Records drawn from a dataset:
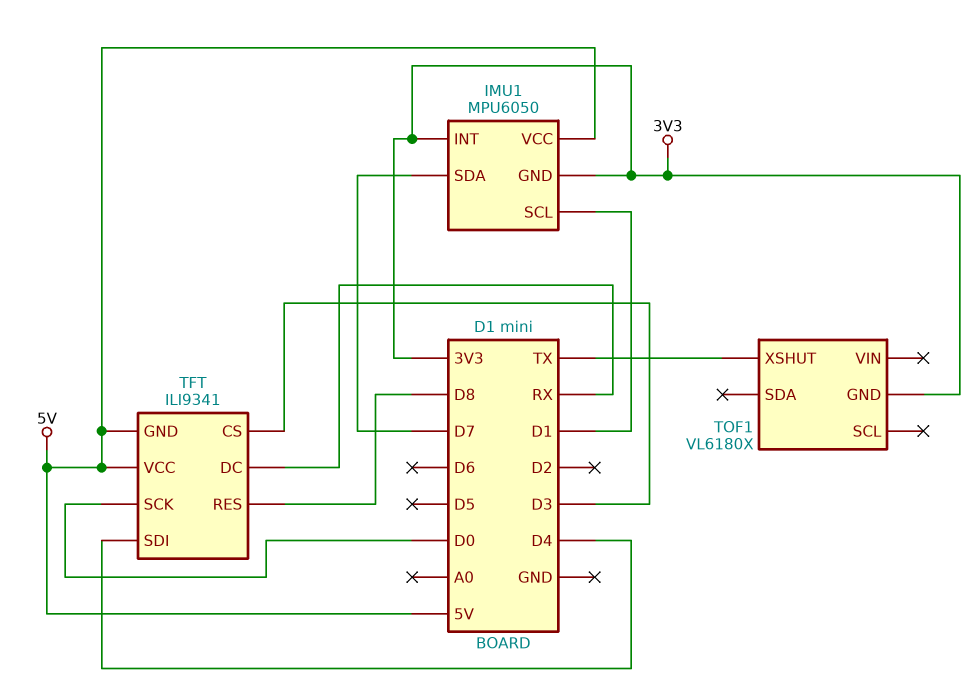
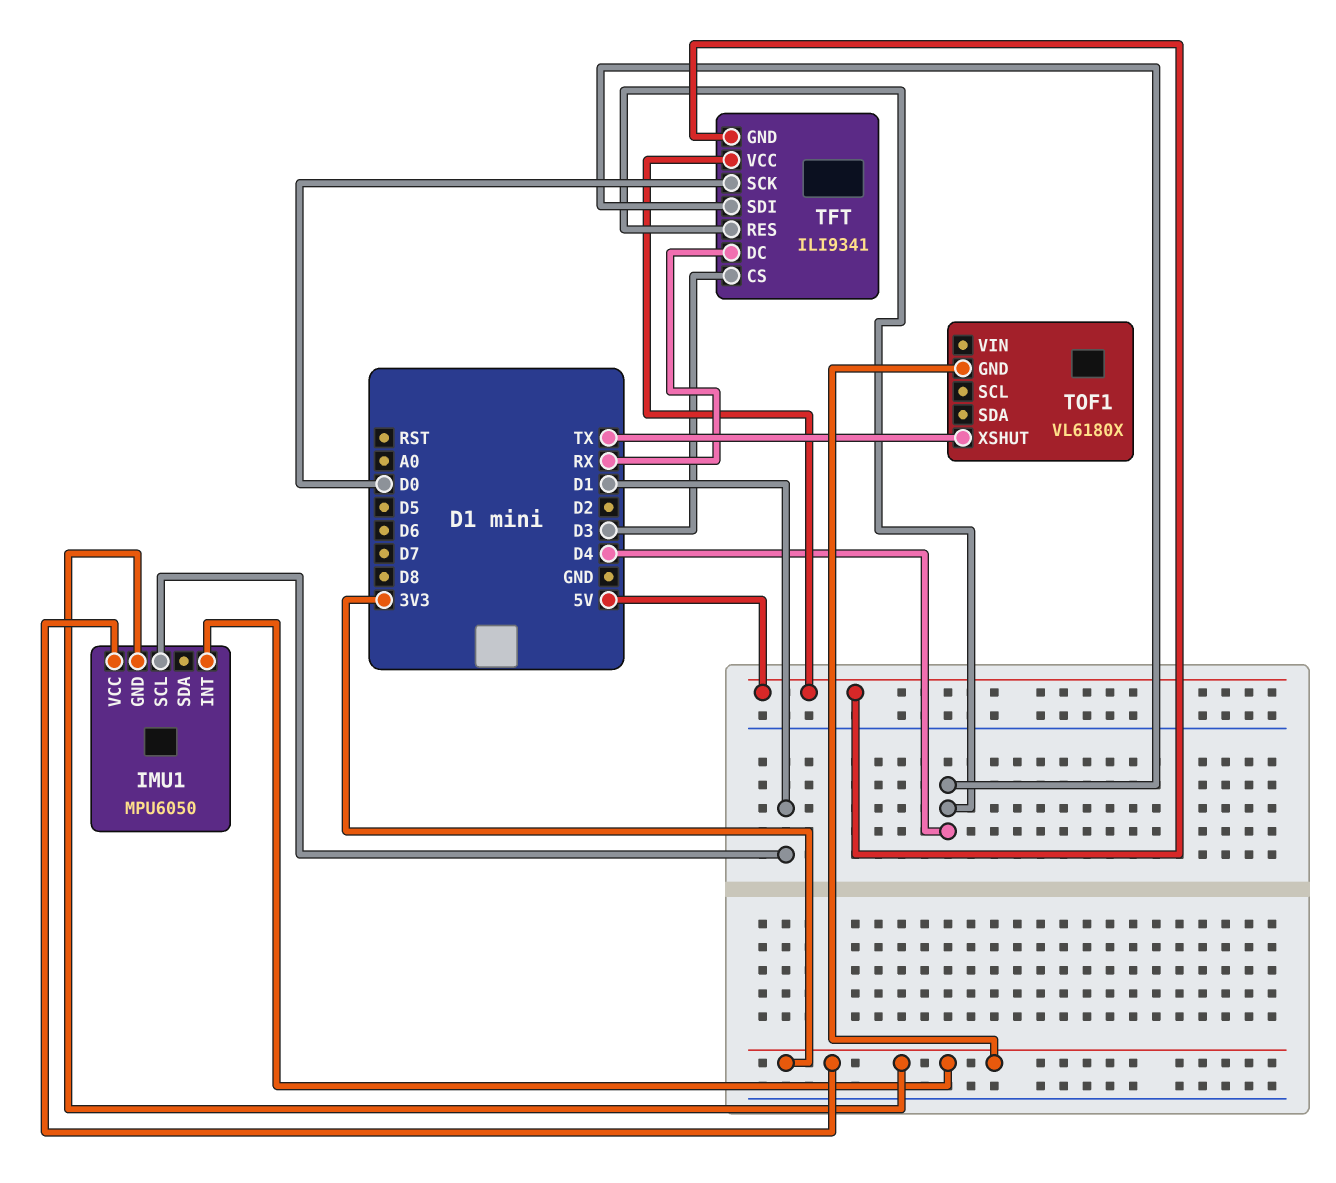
IMU1 pin SDA: D7 -> none
IMU1 pin VCC: 5V -> 3V3
TFT pin RES: D8 -> D4

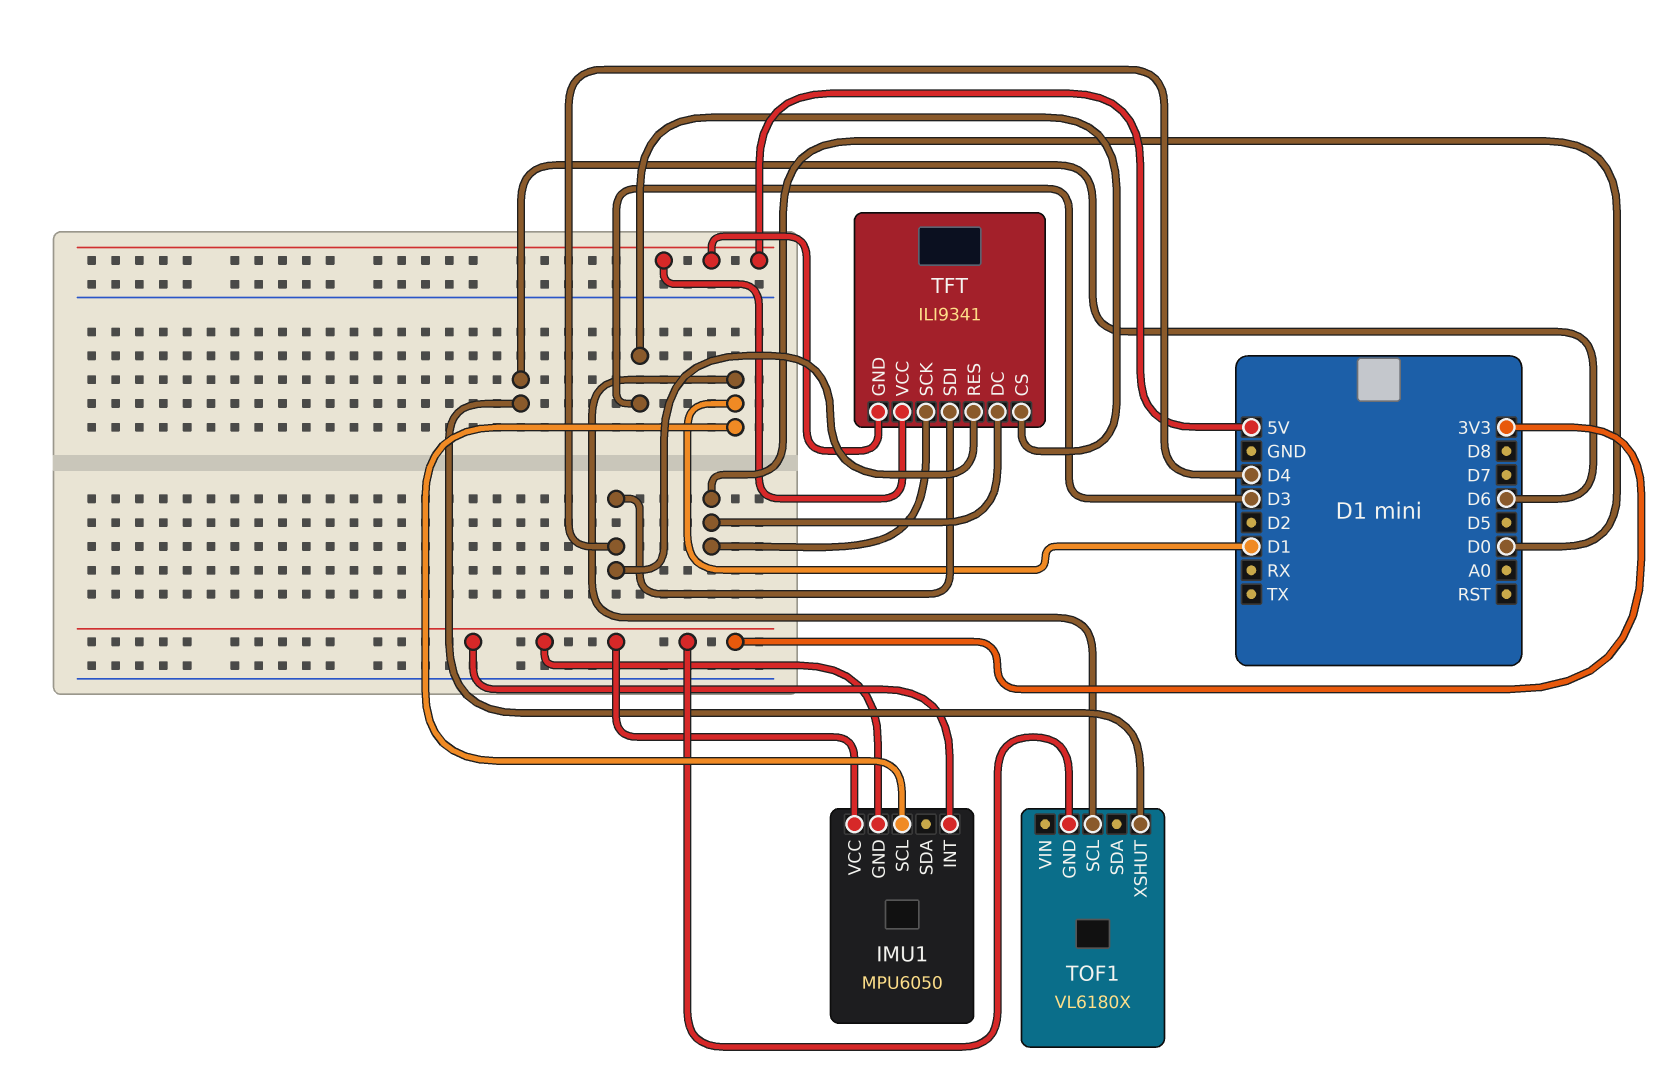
TFT pin DC: RX -> D0
TOF1 pin SCL: none -> D1
TOF1 pin XSHUT: TX -> D6

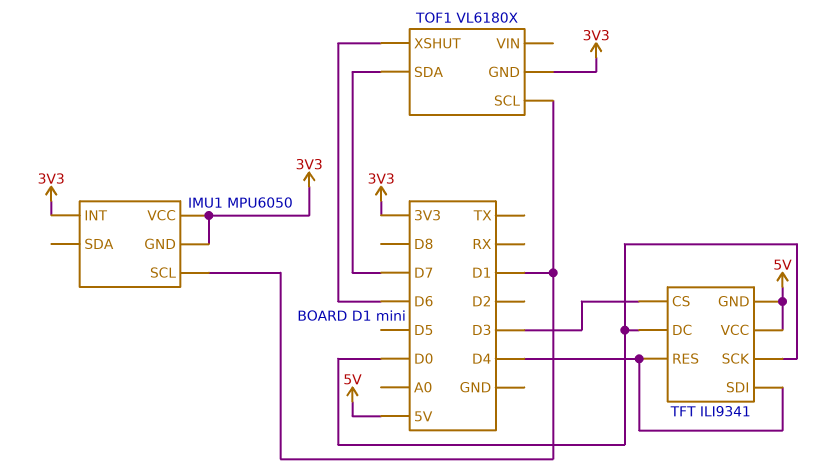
TOF1 pin SDA: none -> D7

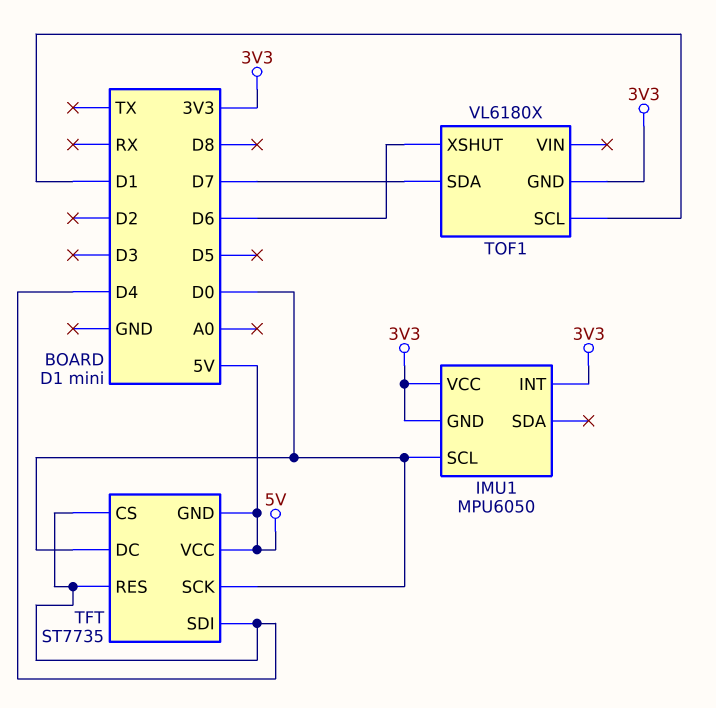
IMU1 pin SCL: D1 -> D0
TFT: ILI9341 -> ST7735
TFT pin CS: D3 -> D4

- _Exercise details_:
Could every entry be restated word for word, pictures excluded?

- _Task solution_:
IMU1 pin SDA: D7 -> none
IMU1 pin VCC: 5V -> 3V3
TFT pin RES: D8 -> D4

TFT pin DC: RX -> D0
TOF1 pin SCL: none -> D1
TOF1 pin XSHUT: TX -> D6

TOF1 pin SDA: none -> D7

IMU1 pin SCL: D1 -> D0
TFT: ILI9341 -> ST7735
TFT pin CS: D3 -> D4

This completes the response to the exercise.